## Object matching data
· · ·

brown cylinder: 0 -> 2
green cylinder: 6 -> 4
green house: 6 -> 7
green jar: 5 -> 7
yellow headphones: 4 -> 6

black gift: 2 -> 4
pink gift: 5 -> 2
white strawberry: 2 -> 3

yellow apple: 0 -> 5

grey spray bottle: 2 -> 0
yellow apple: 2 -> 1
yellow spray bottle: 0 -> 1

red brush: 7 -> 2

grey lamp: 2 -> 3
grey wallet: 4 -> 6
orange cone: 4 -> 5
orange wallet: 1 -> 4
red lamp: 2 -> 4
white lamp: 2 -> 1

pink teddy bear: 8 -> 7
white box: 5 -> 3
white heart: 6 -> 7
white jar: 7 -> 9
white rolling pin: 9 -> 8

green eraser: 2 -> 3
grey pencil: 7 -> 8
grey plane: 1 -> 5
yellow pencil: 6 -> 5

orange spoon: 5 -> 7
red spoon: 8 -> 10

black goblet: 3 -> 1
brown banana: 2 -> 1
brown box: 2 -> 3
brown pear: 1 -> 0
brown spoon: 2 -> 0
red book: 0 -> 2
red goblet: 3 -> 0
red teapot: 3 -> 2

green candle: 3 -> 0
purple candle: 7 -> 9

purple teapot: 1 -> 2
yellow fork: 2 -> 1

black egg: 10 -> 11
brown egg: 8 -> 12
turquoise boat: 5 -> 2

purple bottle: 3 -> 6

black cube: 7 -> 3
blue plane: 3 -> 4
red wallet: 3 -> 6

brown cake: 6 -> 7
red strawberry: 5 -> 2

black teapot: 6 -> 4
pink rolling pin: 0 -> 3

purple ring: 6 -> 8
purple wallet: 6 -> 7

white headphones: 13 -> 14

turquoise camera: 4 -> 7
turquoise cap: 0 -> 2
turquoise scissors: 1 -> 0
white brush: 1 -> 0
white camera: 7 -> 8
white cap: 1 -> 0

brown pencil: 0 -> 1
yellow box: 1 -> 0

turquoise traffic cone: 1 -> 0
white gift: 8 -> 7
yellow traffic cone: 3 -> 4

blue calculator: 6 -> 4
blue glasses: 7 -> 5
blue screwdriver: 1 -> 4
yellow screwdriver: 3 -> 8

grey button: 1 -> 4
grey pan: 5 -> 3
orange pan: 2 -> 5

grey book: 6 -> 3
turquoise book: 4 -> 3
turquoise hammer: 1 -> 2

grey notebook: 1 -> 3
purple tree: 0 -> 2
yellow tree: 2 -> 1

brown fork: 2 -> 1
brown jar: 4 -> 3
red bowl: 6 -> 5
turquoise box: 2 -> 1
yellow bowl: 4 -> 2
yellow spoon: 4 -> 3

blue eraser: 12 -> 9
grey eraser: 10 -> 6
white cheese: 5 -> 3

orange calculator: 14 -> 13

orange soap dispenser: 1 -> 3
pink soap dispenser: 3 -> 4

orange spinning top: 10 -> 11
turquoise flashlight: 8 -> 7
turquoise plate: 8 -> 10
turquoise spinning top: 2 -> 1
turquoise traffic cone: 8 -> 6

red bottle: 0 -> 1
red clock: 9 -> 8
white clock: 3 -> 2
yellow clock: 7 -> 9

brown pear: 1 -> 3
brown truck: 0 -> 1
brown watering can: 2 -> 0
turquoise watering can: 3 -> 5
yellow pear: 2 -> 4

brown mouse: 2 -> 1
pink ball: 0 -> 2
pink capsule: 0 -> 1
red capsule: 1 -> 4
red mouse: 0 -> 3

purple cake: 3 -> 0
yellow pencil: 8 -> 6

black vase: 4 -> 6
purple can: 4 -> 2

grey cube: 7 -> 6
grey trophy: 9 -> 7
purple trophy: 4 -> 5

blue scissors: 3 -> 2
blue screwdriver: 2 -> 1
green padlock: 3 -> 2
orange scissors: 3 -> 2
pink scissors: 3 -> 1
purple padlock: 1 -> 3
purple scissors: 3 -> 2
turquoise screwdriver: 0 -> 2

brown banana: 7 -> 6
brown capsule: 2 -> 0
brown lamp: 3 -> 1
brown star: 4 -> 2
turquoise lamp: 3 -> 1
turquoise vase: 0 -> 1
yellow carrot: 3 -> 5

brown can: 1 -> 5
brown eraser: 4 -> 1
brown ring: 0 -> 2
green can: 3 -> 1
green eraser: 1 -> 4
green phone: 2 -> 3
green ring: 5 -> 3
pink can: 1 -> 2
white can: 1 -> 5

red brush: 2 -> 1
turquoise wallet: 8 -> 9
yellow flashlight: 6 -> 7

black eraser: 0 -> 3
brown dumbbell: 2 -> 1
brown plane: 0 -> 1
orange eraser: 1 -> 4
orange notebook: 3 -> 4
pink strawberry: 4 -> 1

· · ·

## What to do
Each entry above is to be printed again exactly.

## Exercise answer
brown cylinder: 0 -> 2
green cylinder: 6 -> 4
green house: 6 -> 7
green jar: 5 -> 7
yellow headphones: 4 -> 6

black gift: 2 -> 4
pink gift: 5 -> 2
white strawberry: 2 -> 3

yellow apple: 0 -> 5

grey spray bottle: 2 -> 0
yellow apple: 2 -> 1
yellow spray bottle: 0 -> 1

red brush: 7 -> 2

grey lamp: 2 -> 3
grey wallet: 4 -> 6
orange cone: 4 -> 5
orange wallet: 1 -> 4
red lamp: 2 -> 4
white lamp: 2 -> 1

pink teddy bear: 8 -> 7
white box: 5 -> 3
white heart: 6 -> 7
white jar: 7 -> 9
white rolling pin: 9 -> 8

green eraser: 2 -> 3
grey pencil: 7 -> 8
grey plane: 1 -> 5
yellow pencil: 6 -> 5

orange spoon: 5 -> 7
red spoon: 8 -> 10

black goblet: 3 -> 1
brown banana: 2 -> 1
brown box: 2 -> 3
brown pear: 1 -> 0
brown spoon: 2 -> 0
red book: 0 -> 2
red goblet: 3 -> 0
red teapot: 3 -> 2

green candle: 3 -> 0
purple candle: 7 -> 9

purple teapot: 1 -> 2
yellow fork: 2 -> 1

black egg: 10 -> 11
brown egg: 8 -> 12
turquoise boat: 5 -> 2

purple bottle: 3 -> 6

black cube: 7 -> 3
blue plane: 3 -> 4
red wallet: 3 -> 6

brown cake: 6 -> 7
red strawberry: 5 -> 2

black teapot: 6 -> 4
pink rolling pin: 0 -> 3

purple ring: 6 -> 8
purple wallet: 6 -> 7

white headphones: 13 -> 14

turquoise camera: 4 -> 7
turquoise cap: 0 -> 2
turquoise scissors: 1 -> 0
white brush: 1 -> 0
white camera: 7 -> 8
white cap: 1 -> 0

brown pencil: 0 -> 1
yellow box: 1 -> 0

turquoise traffic cone: 1 -> 0
white gift: 8 -> 7
yellow traffic cone: 3 -> 4

blue calculator: 6 -> 4
blue glasses: 7 -> 5
blue screwdriver: 1 -> 4
yellow screwdriver: 3 -> 8

grey button: 1 -> 4
grey pan: 5 -> 3
orange pan: 2 -> 5

grey book: 6 -> 3
turquoise book: 4 -> 3
turquoise hammer: 1 -> 2

grey notebook: 1 -> 3
purple tree: 0 -> 2
yellow tree: 2 -> 1

brown fork: 2 -> 1
brown jar: 4 -> 3
red bowl: 6 -> 5
turquoise box: 2 -> 1
yellow bowl: 4 -> 2
yellow spoon: 4 -> 3

blue eraser: 12 -> 9
grey eraser: 10 -> 6
white cheese: 5 -> 3

orange calculator: 14 -> 13

orange soap dispenser: 1 -> 3
pink soap dispenser: 3 -> 4

orange spinning top: 10 -> 11
turquoise flashlight: 8 -> 7
turquoise plate: 8 -> 10
turquoise spinning top: 2 -> 1
turquoise traffic cone: 8 -> 6

red bottle: 0 -> 1
red clock: 9 -> 8
white clock: 3 -> 2
yellow clock: 7 -> 9

brown pear: 1 -> 3
brown truck: 0 -> 1
brown watering can: 2 -> 0
turquoise watering can: 3 -> 5
yellow pear: 2 -> 4

brown mouse: 2 -> 1
pink ball: 0 -> 2
pink capsule: 0 -> 1
red capsule: 1 -> 4
red mouse: 0 -> 3

purple cake: 3 -> 0
yellow pencil: 8 -> 6

black vase: 4 -> 6
purple can: 4 -> 2

grey cube: 7 -> 6
grey trophy: 9 -> 7
purple trophy: 4 -> 5

blue scissors: 3 -> 2
blue screwdriver: 2 -> 1
green padlock: 3 -> 2
orange scissors: 3 -> 2
pink scissors: 3 -> 1
purple padlock: 1 -> 3
purple scissors: 3 -> 2
turquoise screwdriver: 0 -> 2

brown banana: 7 -> 6
brown capsule: 2 -> 0
brown lamp: 3 -> 1
brown star: 4 -> 2
turquoise lamp: 3 -> 1
turquoise vase: 0 -> 1
yellow carrot: 3 -> 5

brown can: 1 -> 5
brown eraser: 4 -> 1
brown ring: 0 -> 2
green can: 3 -> 1
green eraser: 1 -> 4
green phone: 2 -> 3
green ring: 5 -> 3
pink can: 1 -> 2
white can: 1 -> 5

red brush: 2 -> 1
turquoise wallet: 8 -> 9
yellow flashlight: 6 -> 7

black eraser: 0 -> 3
brown dumbbell: 2 -> 1
brown plane: 0 -> 1
orange eraser: 1 -> 4
orange notebook: 3 -> 4
pink strawberry: 4 -> 1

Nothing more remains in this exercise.